Show all lines that include the string "breast"; copy each one.

►

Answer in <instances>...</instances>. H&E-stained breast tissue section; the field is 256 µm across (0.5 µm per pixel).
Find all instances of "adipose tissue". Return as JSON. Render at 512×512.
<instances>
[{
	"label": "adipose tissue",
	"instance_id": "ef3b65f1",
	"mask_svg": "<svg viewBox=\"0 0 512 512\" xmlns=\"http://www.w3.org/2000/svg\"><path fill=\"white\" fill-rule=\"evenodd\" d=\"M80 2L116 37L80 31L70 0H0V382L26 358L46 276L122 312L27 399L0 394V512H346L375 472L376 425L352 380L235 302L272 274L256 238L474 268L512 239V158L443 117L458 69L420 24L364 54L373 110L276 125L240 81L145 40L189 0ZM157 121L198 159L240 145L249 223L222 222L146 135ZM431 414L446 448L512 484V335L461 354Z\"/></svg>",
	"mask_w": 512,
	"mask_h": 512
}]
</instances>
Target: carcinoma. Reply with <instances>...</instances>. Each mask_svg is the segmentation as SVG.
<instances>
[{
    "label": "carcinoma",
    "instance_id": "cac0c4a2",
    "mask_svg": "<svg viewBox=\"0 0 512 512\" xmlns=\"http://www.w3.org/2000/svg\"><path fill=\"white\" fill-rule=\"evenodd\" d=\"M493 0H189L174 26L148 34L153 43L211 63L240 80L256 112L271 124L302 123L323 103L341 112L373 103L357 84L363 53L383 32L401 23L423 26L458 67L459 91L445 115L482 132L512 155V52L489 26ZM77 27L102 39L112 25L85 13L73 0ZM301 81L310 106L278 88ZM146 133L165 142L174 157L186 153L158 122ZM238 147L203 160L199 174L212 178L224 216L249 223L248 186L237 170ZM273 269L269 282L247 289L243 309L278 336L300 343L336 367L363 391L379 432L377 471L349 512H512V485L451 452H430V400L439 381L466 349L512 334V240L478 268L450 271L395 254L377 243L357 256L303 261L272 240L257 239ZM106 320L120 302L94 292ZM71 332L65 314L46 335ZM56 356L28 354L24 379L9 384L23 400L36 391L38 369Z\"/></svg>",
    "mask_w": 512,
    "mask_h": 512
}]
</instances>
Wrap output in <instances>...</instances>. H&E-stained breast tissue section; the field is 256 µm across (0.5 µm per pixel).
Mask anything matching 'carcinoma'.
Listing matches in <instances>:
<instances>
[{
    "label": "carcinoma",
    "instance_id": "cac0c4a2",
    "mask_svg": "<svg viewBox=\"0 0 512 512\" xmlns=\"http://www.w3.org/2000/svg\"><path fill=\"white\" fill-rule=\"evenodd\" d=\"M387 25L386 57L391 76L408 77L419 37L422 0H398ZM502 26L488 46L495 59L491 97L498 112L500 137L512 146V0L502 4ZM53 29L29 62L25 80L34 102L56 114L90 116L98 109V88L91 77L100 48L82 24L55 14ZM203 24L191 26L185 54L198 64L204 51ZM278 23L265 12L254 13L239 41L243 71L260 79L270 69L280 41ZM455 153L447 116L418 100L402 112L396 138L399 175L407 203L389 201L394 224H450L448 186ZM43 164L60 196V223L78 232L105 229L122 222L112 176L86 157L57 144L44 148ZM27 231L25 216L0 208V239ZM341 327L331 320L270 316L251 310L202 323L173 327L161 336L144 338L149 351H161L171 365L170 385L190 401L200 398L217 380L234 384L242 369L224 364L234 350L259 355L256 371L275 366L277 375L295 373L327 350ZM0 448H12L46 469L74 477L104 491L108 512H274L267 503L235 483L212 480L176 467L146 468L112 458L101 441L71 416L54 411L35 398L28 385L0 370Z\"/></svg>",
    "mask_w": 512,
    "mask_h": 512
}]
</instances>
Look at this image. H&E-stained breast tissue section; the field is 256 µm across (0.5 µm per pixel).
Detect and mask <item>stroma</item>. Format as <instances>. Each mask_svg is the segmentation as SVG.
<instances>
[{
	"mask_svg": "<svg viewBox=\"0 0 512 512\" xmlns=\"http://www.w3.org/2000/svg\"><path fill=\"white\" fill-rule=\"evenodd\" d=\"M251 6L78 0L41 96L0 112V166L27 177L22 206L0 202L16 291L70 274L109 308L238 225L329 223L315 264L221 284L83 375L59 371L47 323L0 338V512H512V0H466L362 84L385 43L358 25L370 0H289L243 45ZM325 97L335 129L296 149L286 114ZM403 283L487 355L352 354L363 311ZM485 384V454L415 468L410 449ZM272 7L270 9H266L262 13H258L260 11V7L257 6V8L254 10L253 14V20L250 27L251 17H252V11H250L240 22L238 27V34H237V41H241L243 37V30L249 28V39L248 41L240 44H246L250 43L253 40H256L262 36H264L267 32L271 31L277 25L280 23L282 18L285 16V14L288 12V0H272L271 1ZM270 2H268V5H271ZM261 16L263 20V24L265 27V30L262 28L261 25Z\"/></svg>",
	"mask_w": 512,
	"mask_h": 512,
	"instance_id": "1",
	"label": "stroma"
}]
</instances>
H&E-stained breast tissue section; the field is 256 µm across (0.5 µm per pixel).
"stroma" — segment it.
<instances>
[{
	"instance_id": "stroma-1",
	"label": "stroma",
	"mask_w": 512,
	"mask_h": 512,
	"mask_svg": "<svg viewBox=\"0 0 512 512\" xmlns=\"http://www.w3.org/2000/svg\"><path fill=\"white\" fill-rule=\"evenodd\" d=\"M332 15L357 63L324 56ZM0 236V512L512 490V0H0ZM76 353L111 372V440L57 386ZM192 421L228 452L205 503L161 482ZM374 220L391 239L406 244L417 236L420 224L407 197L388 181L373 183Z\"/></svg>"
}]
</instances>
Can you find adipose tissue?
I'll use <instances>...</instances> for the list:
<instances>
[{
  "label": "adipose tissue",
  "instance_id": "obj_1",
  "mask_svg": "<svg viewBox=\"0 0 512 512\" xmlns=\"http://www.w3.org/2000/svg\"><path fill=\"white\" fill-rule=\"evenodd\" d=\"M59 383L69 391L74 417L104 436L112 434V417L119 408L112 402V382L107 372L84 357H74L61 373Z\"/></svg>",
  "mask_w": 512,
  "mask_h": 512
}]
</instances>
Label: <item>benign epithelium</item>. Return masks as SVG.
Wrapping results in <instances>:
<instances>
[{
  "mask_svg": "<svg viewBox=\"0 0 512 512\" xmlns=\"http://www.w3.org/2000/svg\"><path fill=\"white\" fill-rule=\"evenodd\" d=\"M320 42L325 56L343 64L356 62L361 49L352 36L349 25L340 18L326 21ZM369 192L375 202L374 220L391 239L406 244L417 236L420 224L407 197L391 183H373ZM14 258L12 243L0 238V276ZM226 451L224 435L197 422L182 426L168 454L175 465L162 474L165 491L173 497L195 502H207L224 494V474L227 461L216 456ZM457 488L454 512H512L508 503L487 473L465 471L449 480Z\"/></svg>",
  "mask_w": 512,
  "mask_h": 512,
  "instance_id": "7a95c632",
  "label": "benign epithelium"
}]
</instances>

◄

● RESPONSE TO THIS TASK:
Answer in <instances>...</instances>. H&E-stained breast tissue section; the field is 256 µm across (0.5 µm per pixel).
Wrap output in <instances>...</instances>. H&E-stained breast tissue section; the field is 256 µm across (0.5 µm per pixel).
Look at this image. H&E-stained breast tissue section; the field is 256 µm across (0.5 µm per pixel).
H&E-stained breast tissue section; the field is 256 µm across (0.5 µm per pixel).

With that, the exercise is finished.